- Task requirements -
Write out the following listing's lines from the one with "camera: 65 degrees right, 10 degrees up" to the one with "(710, 222) = (632, 406): pink cone -> none", exactly, with both included and no others.

- Source information -
┌──
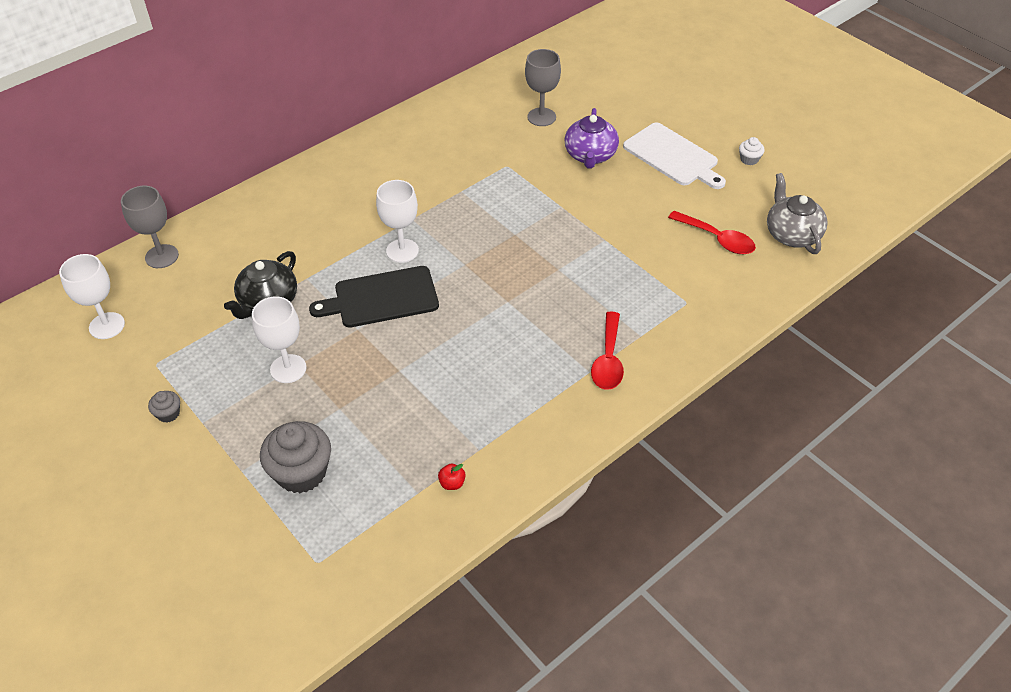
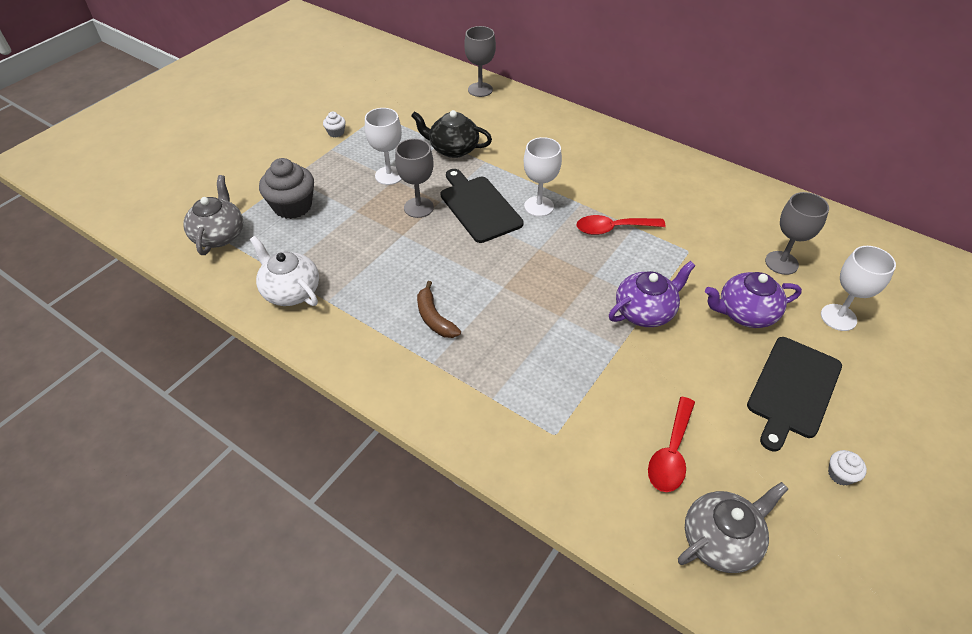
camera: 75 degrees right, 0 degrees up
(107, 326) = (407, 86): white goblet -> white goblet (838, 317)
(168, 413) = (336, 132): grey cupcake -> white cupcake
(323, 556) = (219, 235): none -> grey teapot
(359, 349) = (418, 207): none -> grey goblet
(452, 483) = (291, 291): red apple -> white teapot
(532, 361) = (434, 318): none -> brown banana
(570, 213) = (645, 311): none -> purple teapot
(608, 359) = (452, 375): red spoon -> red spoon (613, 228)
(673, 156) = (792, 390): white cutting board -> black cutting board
└──
┌──
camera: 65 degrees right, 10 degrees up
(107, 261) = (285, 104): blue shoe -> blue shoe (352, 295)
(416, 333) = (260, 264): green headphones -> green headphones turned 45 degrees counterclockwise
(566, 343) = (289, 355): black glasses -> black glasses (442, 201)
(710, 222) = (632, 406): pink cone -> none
└──
- Written solution -
camera: 65 degrees right, 10 degrees up
(107, 261) = (285, 104): blue shoe -> blue shoe (352, 295)
(416, 333) = (260, 264): green headphones -> green headphones turned 45 degrees counterclockwise
(566, 343) = (289, 355): black glasses -> black glasses (442, 201)
(710, 222) = (632, 406): pink cone -> none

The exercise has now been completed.